What you have to do – Print the entries verbatim, leaving out the images they contain.

Data supplied –
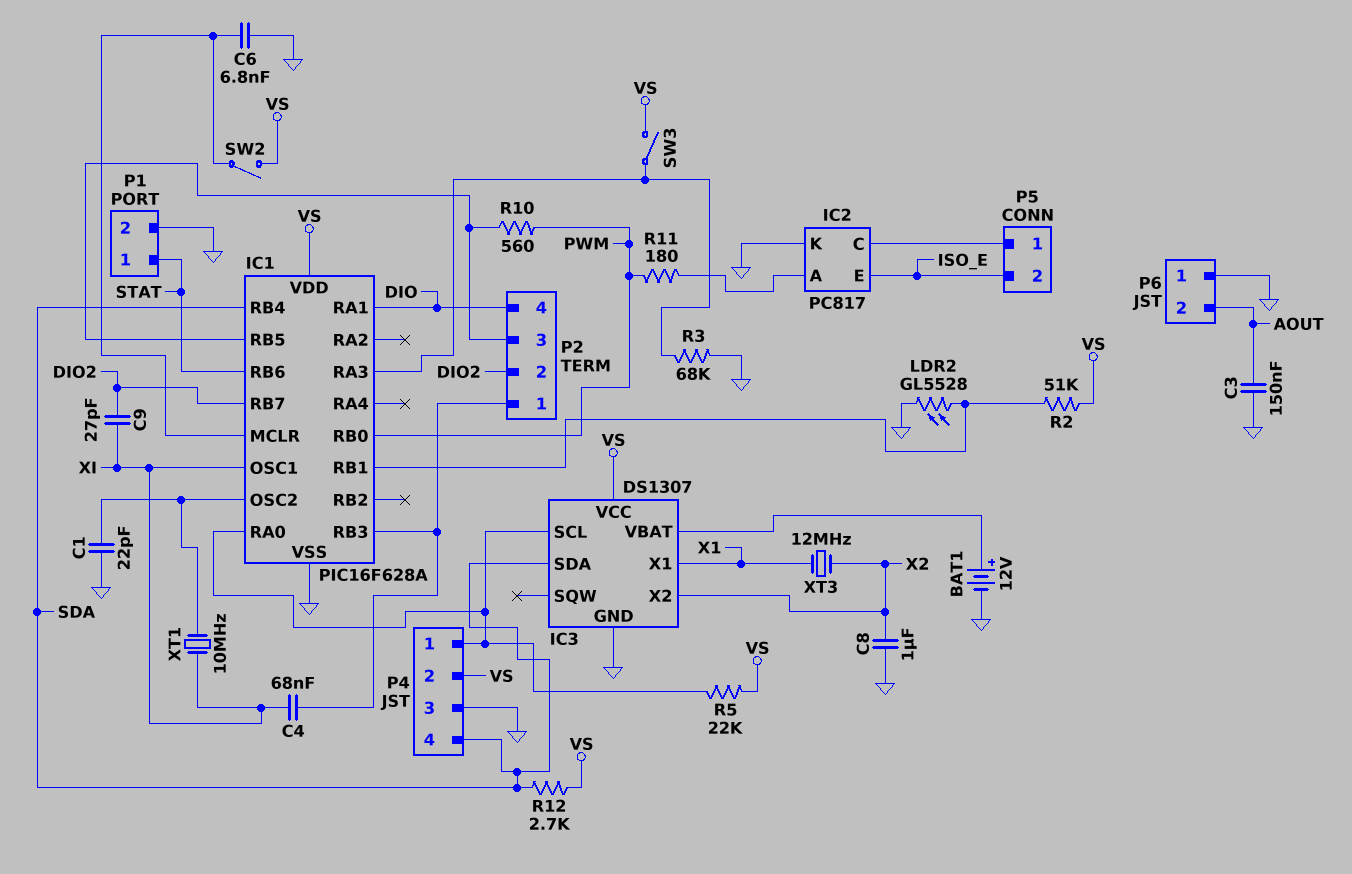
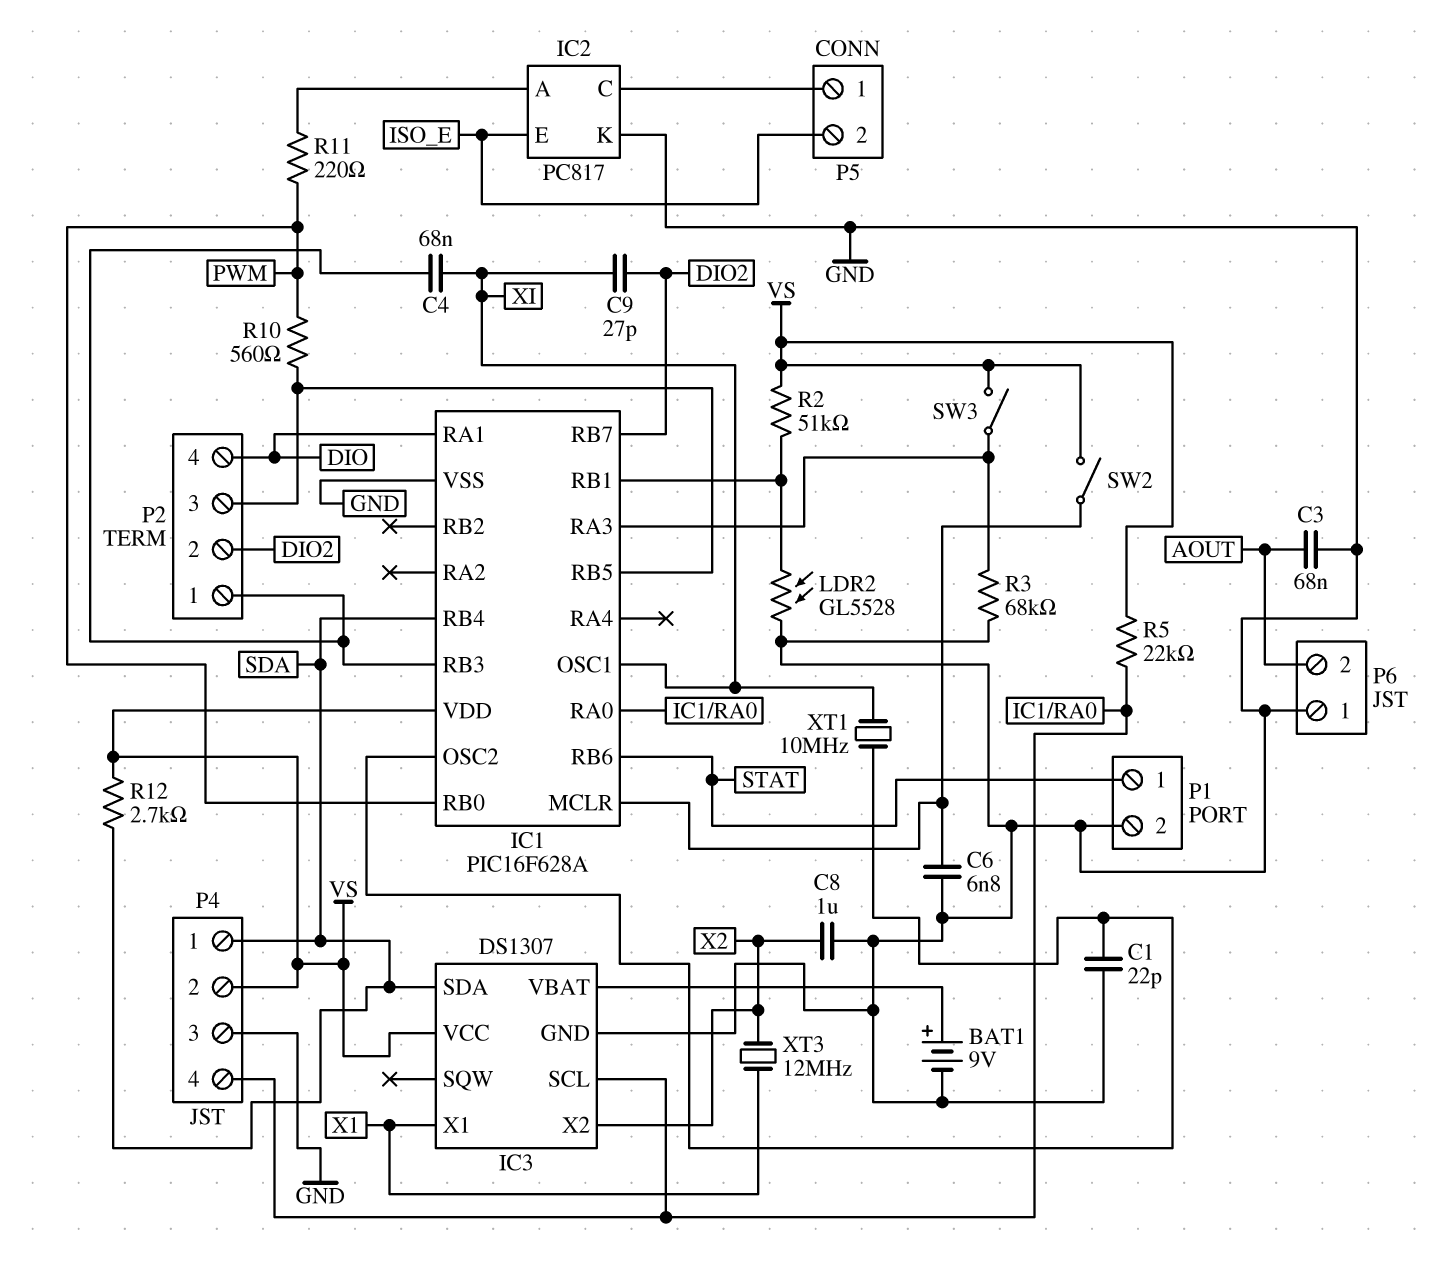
BAT1: 12V (plus IC3/VBAT, minus GND) -> 9V (plus IC3/VBAT, minus GND)
C3: 150nF (AOUT, GND) -> 68nF (AOUT, GND)
P4 pin 1: IC1/RA0 -> SDA
P4 pin 4: SDA -> IC1/RA0
R11: 180 (IC2/A, PWM) -> 220 (IC2/A, PWM)

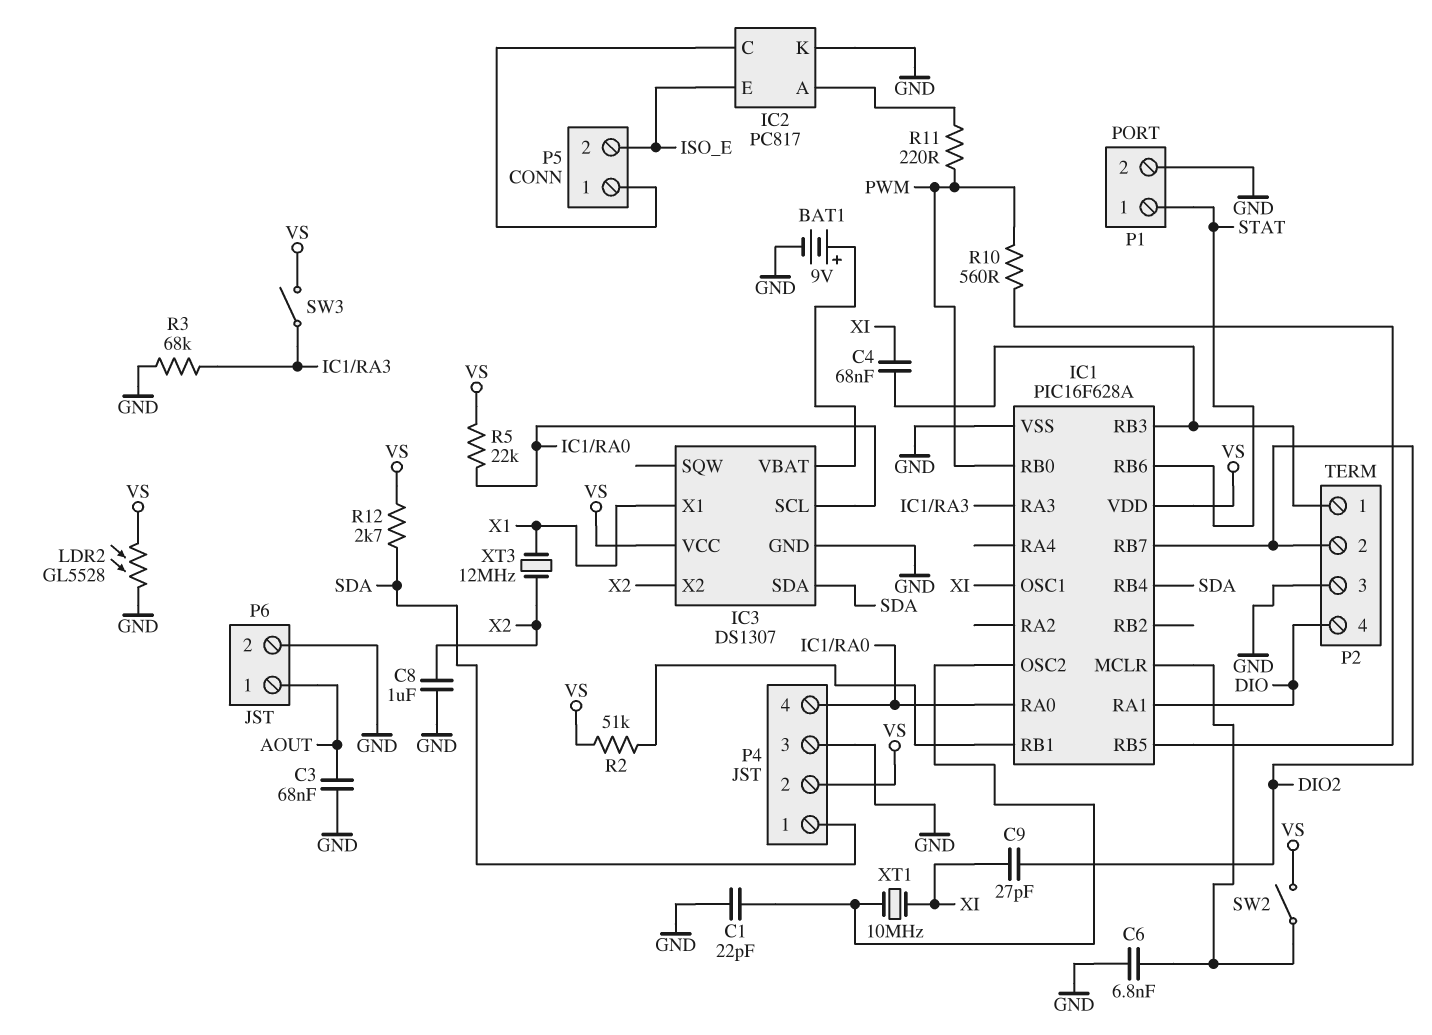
LDR2: GL5528 (GND, IC1/RB1) -> GL5528 (GND, VS)
P2 pin 3: IC1/RB5 -> GND
P6 pin 1: GND -> AOUT
P6 pin 2: AOUT -> GND

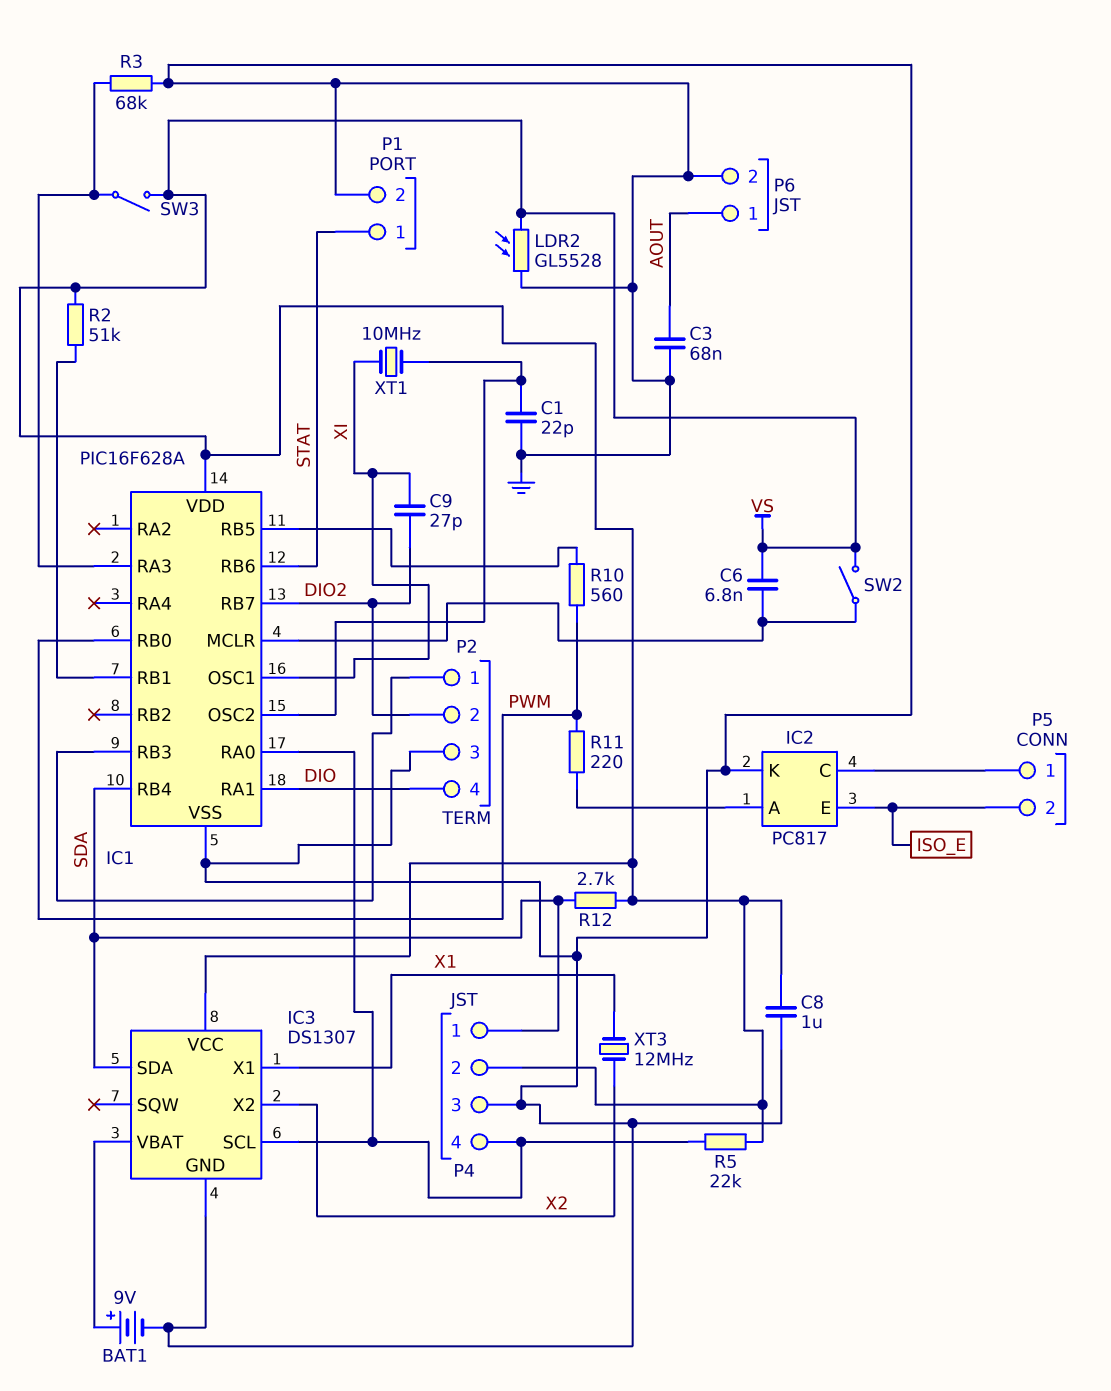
C4: 68nF (IC1/RB3, XI) -> none
C6: 6.8nF (GND, IC1/MCLR) -> 6.8nF (IC1/MCLR, VS)
C8: 1uF (GND, X2) -> 1uF (GND, VS)

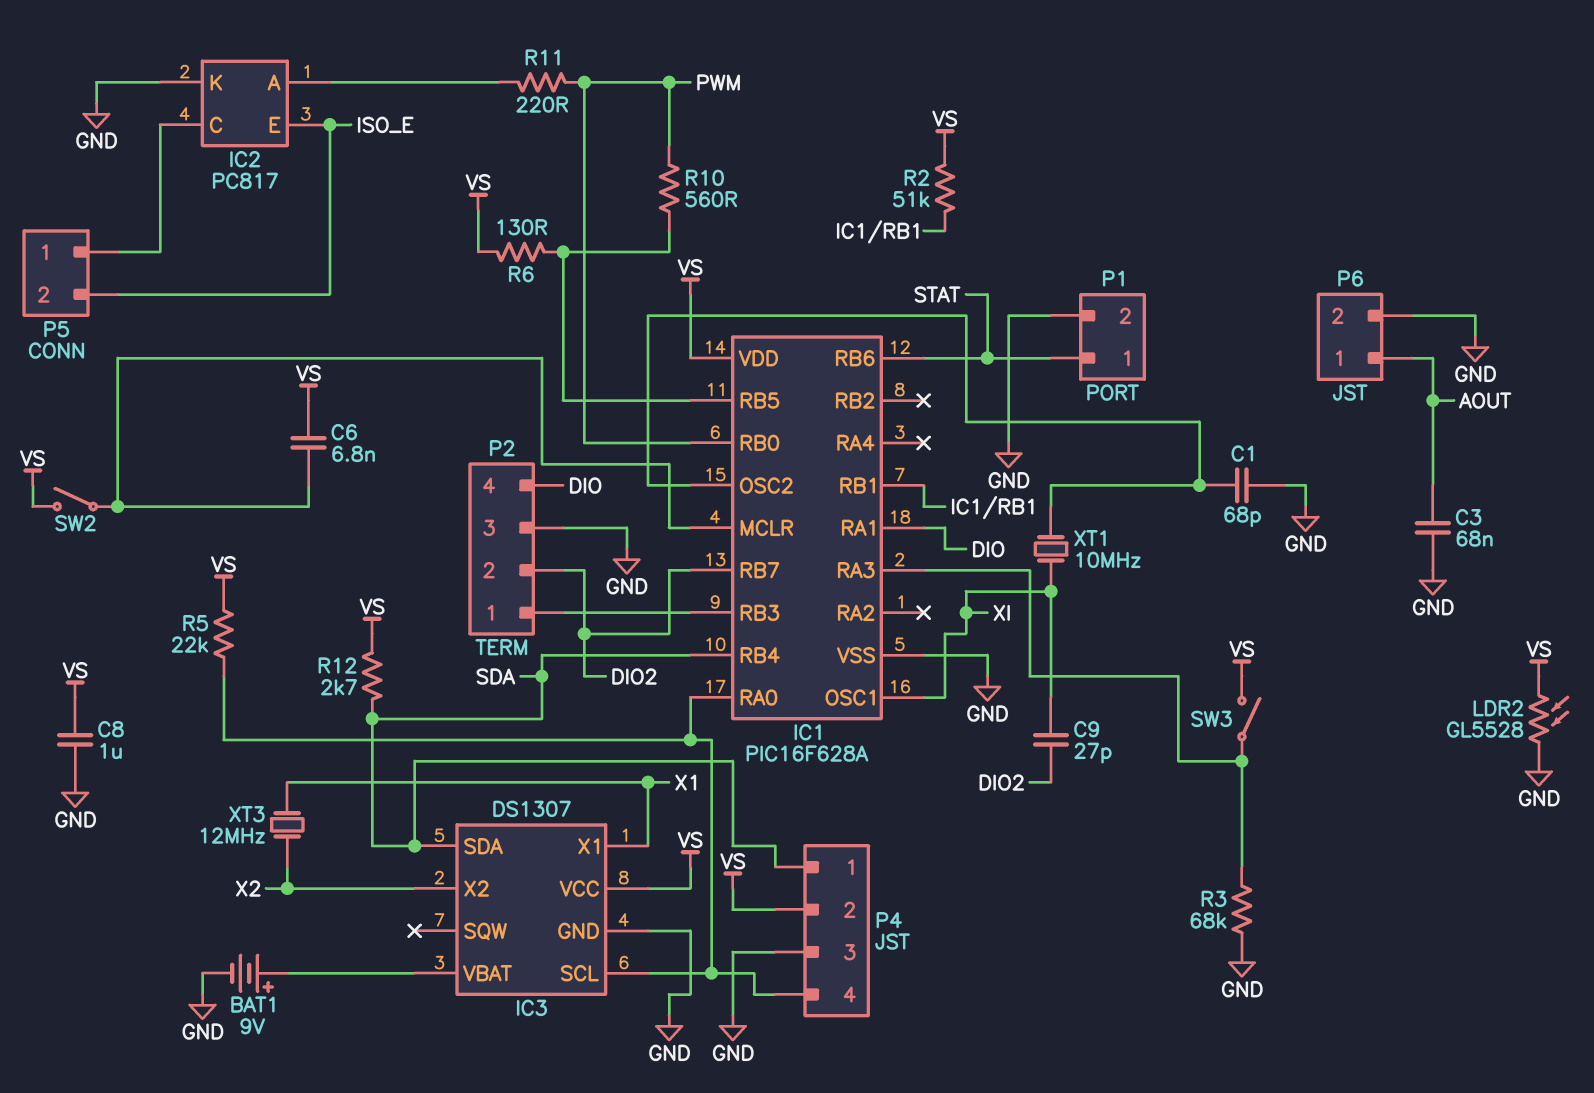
C1: 22pF (GND, IC1/OSC2) -> 68pF (GND, IC1/OSC2)
R6: none -> 130 (IC1/RB5, VS)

Exercise answer –
BAT1: 12V (plus IC3/VBAT, minus GND) -> 9V (plus IC3/VBAT, minus GND)
C3: 150nF (AOUT, GND) -> 68nF (AOUT, GND)
P4 pin 1: IC1/RA0 -> SDA
P4 pin 4: SDA -> IC1/RA0
R11: 180 (IC2/A, PWM) -> 220 (IC2/A, PWM)

LDR2: GL5528 (GND, IC1/RB1) -> GL5528 (GND, VS)
P2 pin 3: IC1/RB5 -> GND
P6 pin 1: GND -> AOUT
P6 pin 2: AOUT -> GND

C4: 68nF (IC1/RB3, XI) -> none
C6: 6.8nF (GND, IC1/MCLR) -> 6.8nF (IC1/MCLR, VS)
C8: 1uF (GND, X2) -> 1uF (GND, VS)

C1: 22pF (GND, IC1/OSC2) -> 68pF (GND, IC1/OSC2)
R6: none -> 130 (IC1/RB5, VS)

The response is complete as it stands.